*What to produce:* What you return must be exactly the lines running from the one with "op=exchanged; was=green box;" to the end of the data below, inclusive, and nothing more.

*Records from a data collection:*
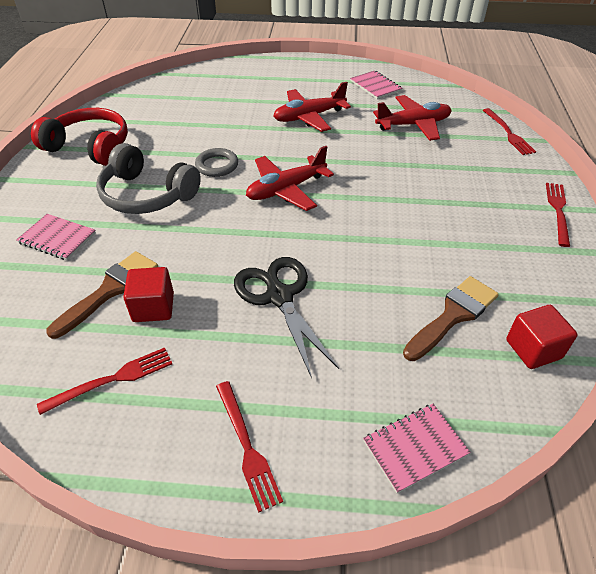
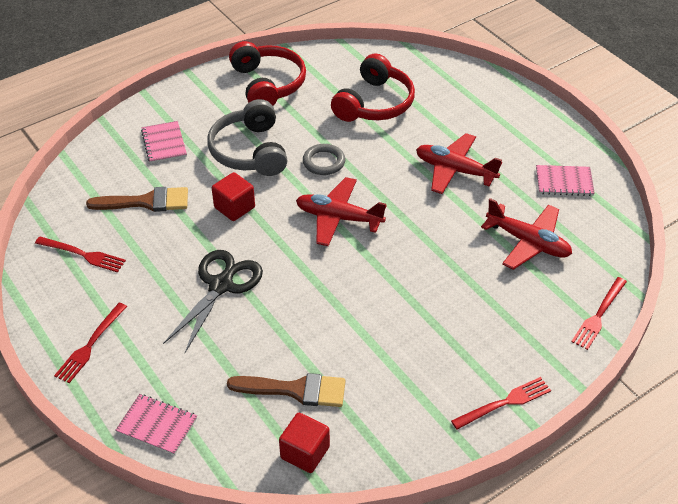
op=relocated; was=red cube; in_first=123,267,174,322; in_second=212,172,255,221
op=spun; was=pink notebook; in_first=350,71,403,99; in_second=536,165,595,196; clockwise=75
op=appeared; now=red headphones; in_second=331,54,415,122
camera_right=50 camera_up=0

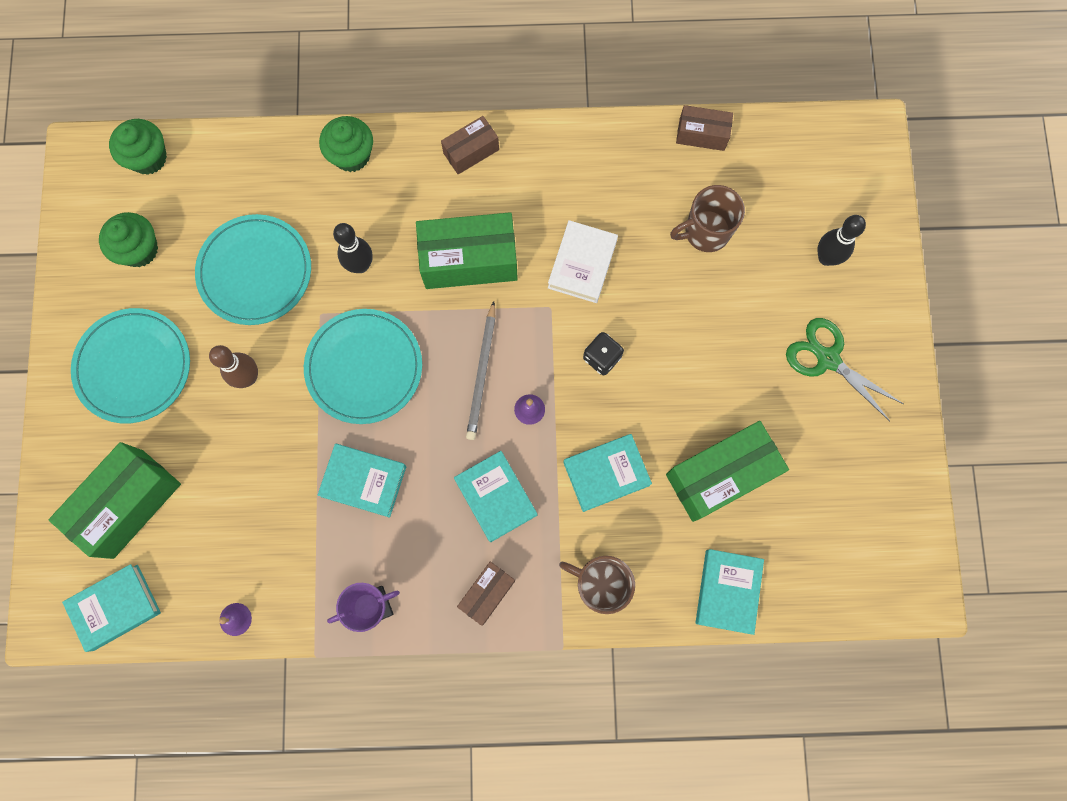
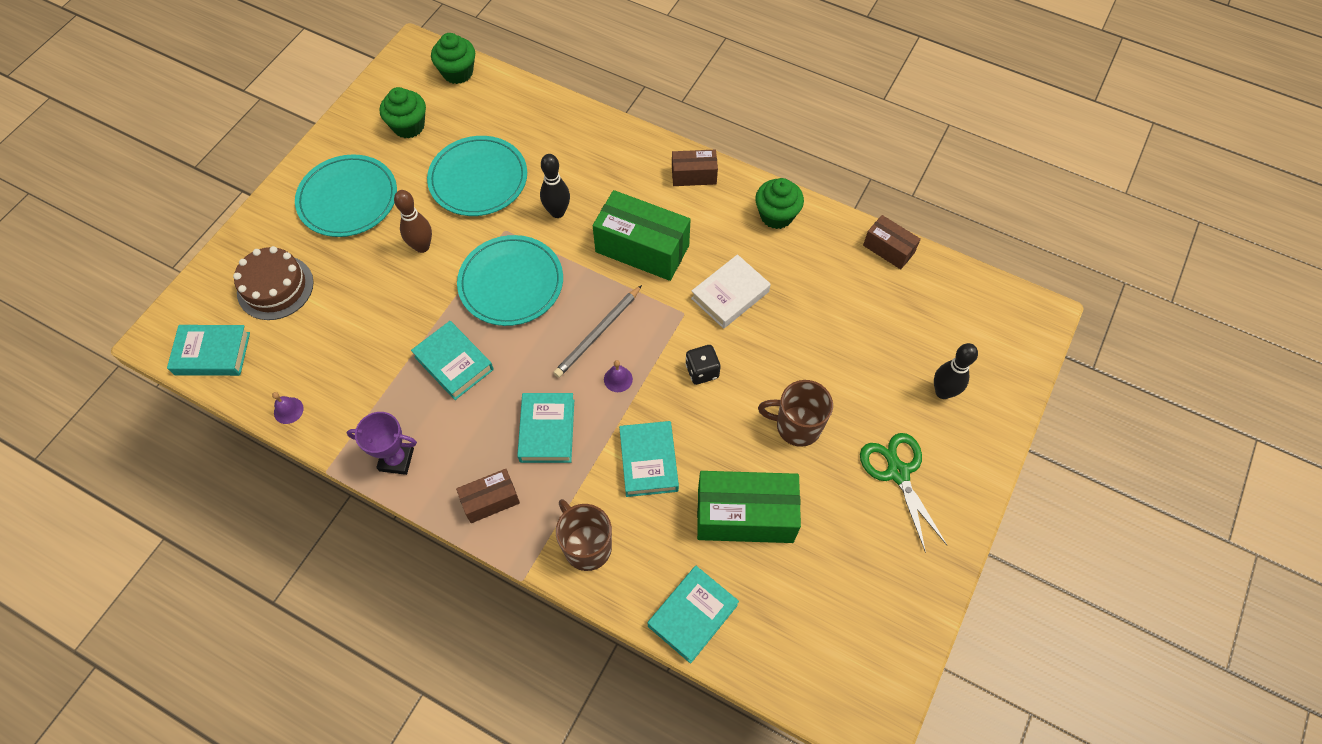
op=exchanged; was=green box; now=brown cake; in_first=49,442,181,559; in_second=233,246,314,320
op=relocated; was=green cupcake; in_first=319,116,373,172; in_second=755,178,804,229
op=spun; was=turquoise book; in_first=563,434,652,512; in_second=619,421,679,497; clockwise=75
op=relocated; was=brown mug; in_first=670,185,745,252; in_second=758,380,833,447
camera_right=30 camera_up=-15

*Reply to the task:*
op=exchanged; was=green box; now=brown cake; in_first=49,442,181,559; in_second=233,246,314,320
op=relocated; was=green cupcake; in_first=319,116,373,172; in_second=755,178,804,229
op=spun; was=turquoise book; in_first=563,434,652,512; in_second=619,421,679,497; clockwise=75
op=relocated; was=brown mug; in_first=670,185,745,252; in_second=758,380,833,447
camera_right=30 camera_up=-15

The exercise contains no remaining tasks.